• **Problem statement**:
Leaving the pictures out, transcribe the records below exactly.
Extracted information Start Marker
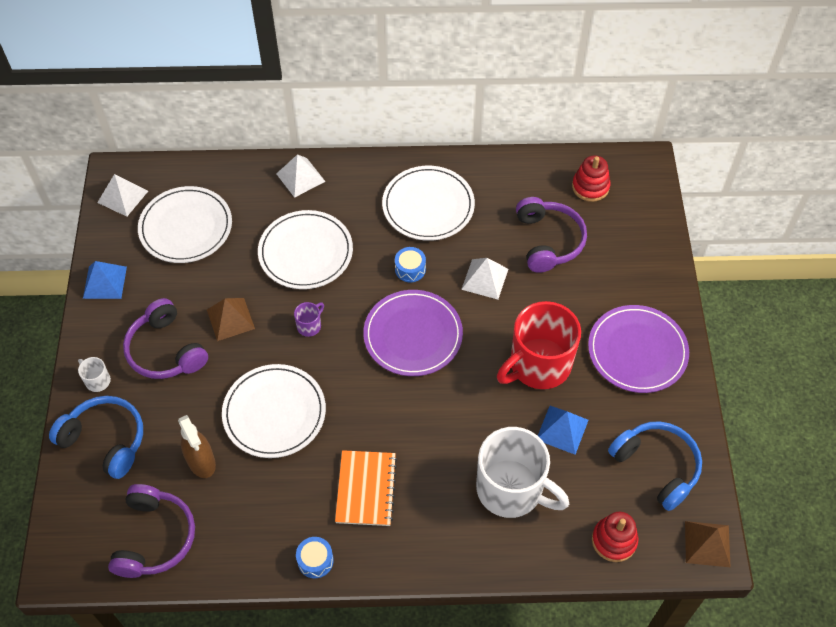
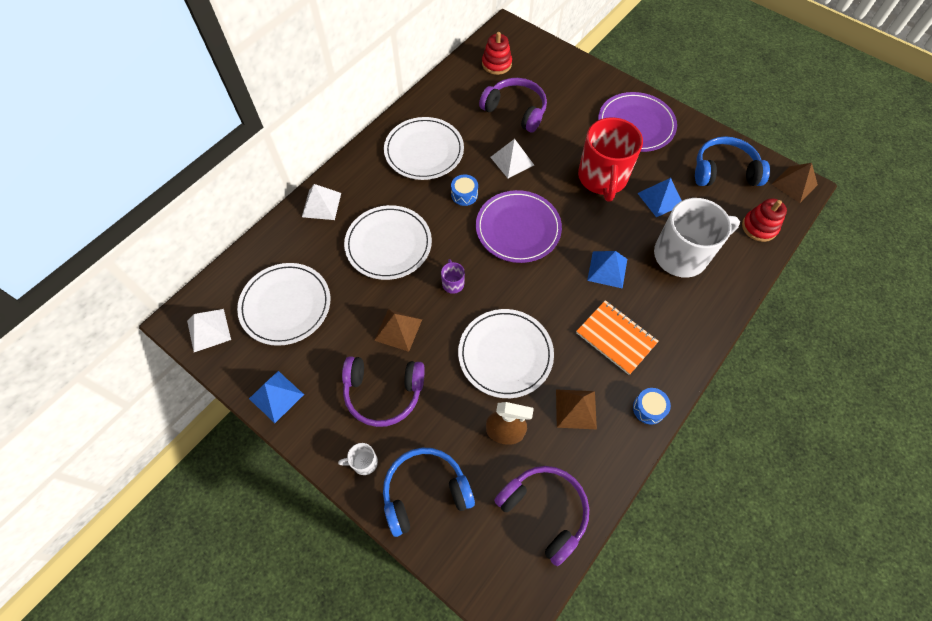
camera: 50 degrees left, 5 degrees up
none -> brown pyramid [556,389,597,429]
none -> blue pyramid [587,251,627,289]

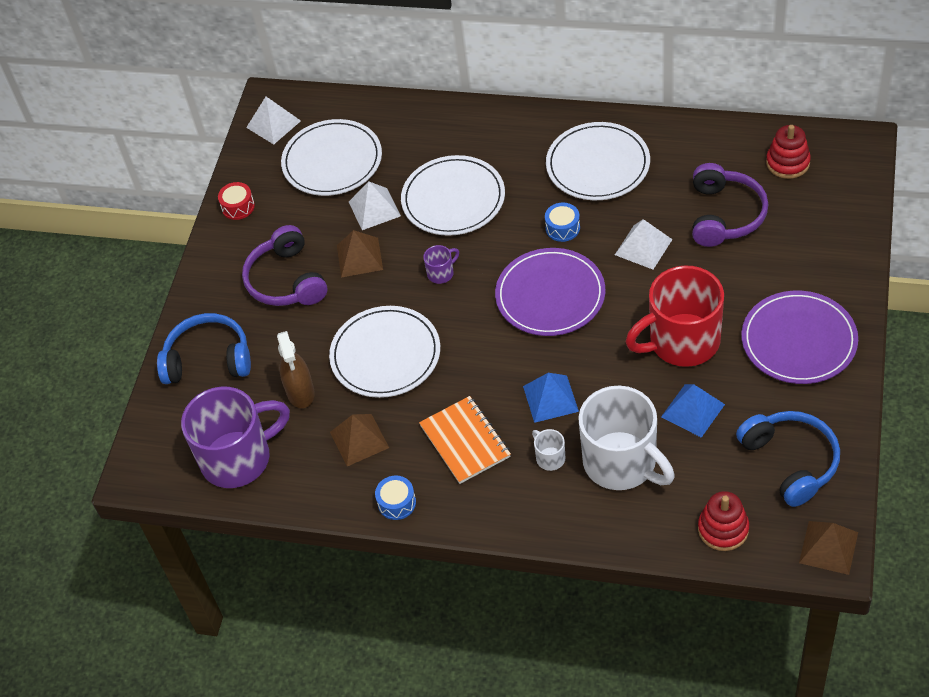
camera: 70 degrees right, 10 degrees down
blue pyramid [249,371,304,423] -> red drum [218,182,255,220]
white pyramid [302,184,341,220] -> white pyramid moved to [349,181,401,230]
white mug [338,443,378,475] -> white mug moved to [532,429,565,471]
blue headphones [383,448,475,537] -> blue headphones turned 45 degrees counterclockwise [157,313,251,384]
purple headphones [494,466,589,566] -> purple mug [181,387,290,488]
orange notebook [576,300,659,375] -> orange notebook turned 45 degrees counterclockwise [419,396,511,484]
Extracted information End Marker
• **Task output**:
camera: 50 degrees left, 5 degrees up
none -> brown pyramid [556,389,597,429]
none -> blue pyramid [587,251,627,289]

camera: 70 degrees right, 10 degrees down
blue pyramid [249,371,304,423] -> red drum [218,182,255,220]
white pyramid [302,184,341,220] -> white pyramid moved to [349,181,401,230]
white mug [338,443,378,475] -> white mug moved to [532,429,565,471]
blue headphones [383,448,475,537] -> blue headphones turned 45 degrees counterclockwise [157,313,251,384]
purple headphones [494,466,589,566] -> purple mug [181,387,290,488]
orange notebook [576,300,659,375] -> orange notebook turned 45 degrees counterclockwise [419,396,511,484]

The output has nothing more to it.